Work to be completed:
All lines before the one containing "(598, 268) = (646, 281): none -> grey ring", plus that line itself, are to be printed exactly as they appear below.

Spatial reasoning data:
__________

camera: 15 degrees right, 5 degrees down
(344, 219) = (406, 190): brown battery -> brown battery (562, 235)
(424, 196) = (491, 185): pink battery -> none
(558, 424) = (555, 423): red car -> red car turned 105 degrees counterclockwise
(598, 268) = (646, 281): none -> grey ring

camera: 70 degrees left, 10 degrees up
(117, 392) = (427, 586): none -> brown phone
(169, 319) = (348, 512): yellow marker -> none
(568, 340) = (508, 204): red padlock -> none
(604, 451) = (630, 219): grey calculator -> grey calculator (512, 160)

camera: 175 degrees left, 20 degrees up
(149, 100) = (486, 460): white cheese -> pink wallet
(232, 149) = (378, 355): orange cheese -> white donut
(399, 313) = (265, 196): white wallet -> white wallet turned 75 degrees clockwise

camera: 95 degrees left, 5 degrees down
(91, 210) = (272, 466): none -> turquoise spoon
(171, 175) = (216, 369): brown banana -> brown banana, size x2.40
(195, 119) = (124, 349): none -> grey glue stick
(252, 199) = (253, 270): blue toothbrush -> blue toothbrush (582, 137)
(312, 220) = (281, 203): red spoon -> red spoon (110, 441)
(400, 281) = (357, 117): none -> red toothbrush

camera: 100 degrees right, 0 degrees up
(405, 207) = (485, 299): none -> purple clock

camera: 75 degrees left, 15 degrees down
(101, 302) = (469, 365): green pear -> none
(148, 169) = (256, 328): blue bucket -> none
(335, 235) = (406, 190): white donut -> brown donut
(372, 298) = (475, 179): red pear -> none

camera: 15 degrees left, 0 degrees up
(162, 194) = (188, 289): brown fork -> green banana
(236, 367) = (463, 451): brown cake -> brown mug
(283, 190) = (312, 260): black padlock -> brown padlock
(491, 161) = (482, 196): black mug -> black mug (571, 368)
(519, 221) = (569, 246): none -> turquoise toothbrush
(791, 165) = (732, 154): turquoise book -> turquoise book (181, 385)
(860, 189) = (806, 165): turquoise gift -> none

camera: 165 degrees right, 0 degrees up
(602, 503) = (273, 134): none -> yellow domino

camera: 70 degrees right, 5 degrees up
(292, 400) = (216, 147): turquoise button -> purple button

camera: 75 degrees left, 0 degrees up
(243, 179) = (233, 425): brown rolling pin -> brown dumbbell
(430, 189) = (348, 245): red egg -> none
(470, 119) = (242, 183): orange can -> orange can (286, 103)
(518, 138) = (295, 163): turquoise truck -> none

__________

Answer to this task:
camera: 15 degrees right, 5 degrees down
(344, 219) = (406, 190): brown battery -> brown battery (562, 235)
(424, 196) = (491, 185): pink battery -> none
(558, 424) = (555, 423): red car -> red car turned 105 degrees counterclockwise
(598, 268) = (646, 281): none -> grey ring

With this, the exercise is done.